▶ _Problem requirements_
Could you copy every line of the records below word for word, omitting the pictures?

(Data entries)

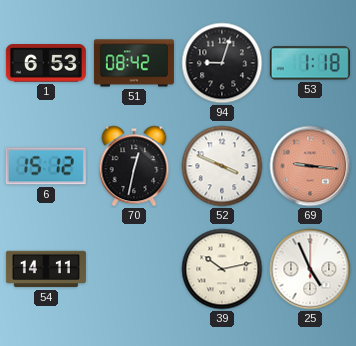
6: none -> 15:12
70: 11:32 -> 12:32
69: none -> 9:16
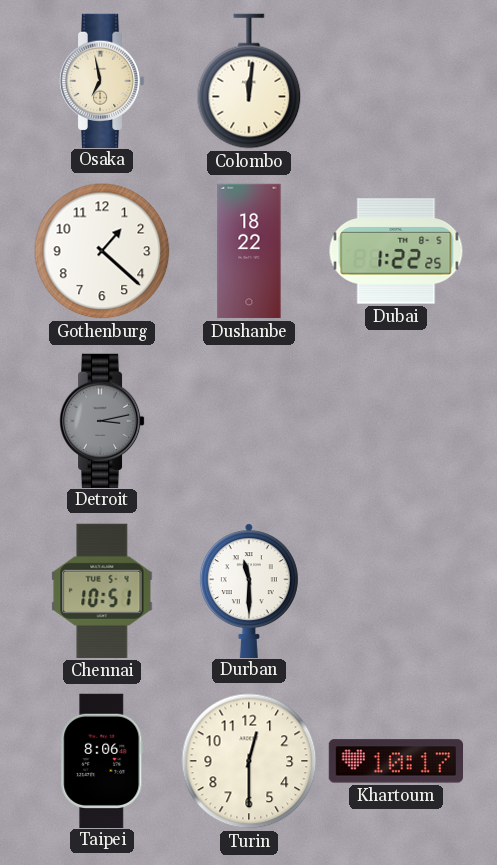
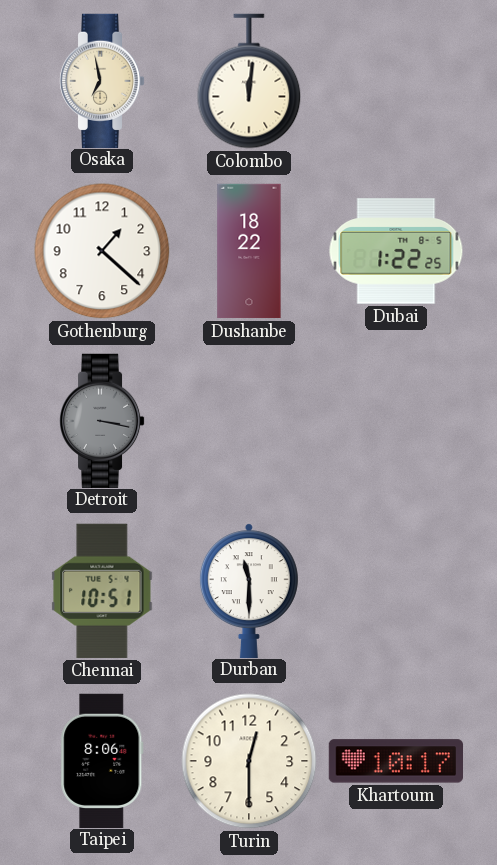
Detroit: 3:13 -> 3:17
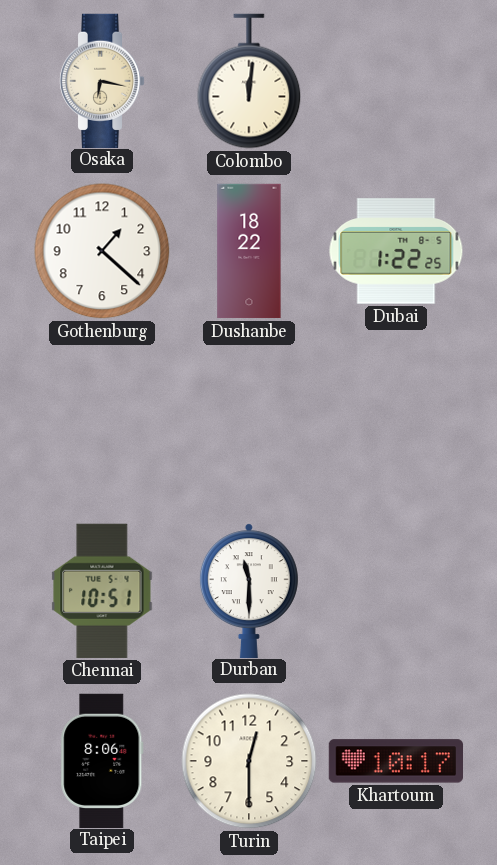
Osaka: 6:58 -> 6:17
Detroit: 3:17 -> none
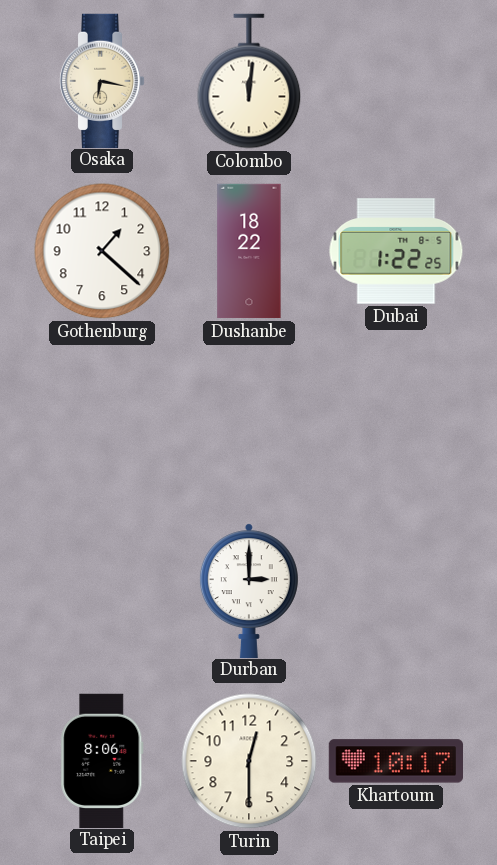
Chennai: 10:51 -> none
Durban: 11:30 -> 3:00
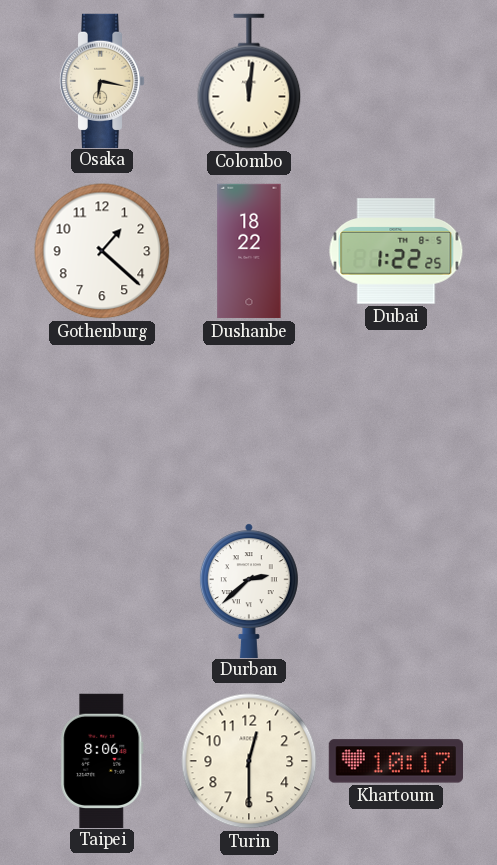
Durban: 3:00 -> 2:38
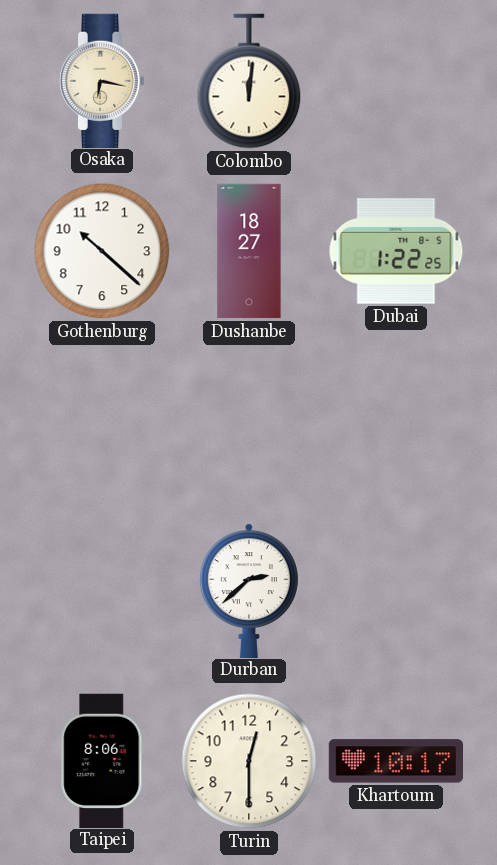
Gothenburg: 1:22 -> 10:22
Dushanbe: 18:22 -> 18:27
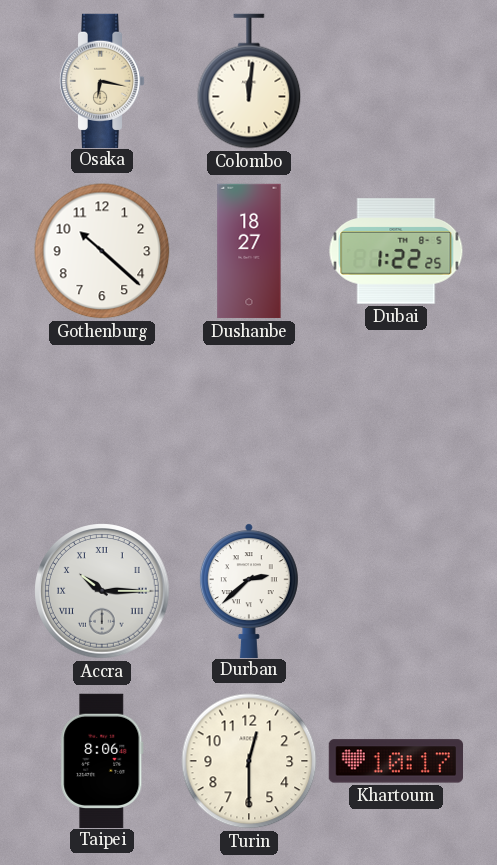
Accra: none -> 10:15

▶ _Exercise result_
6: none -> 15:12
70: 11:32 -> 12:32
69: none -> 9:16
Detroit: 3:13 -> 3:17
Osaka: 6:58 -> 6:17
Detroit: 3:17 -> none
Chennai: 10:51 -> none
Durban: 11:30 -> 3:00
Durban: 3:00 -> 2:38
Gothenburg: 1:22 -> 10:22
Dushanbe: 18:22 -> 18:27
Accra: none -> 10:15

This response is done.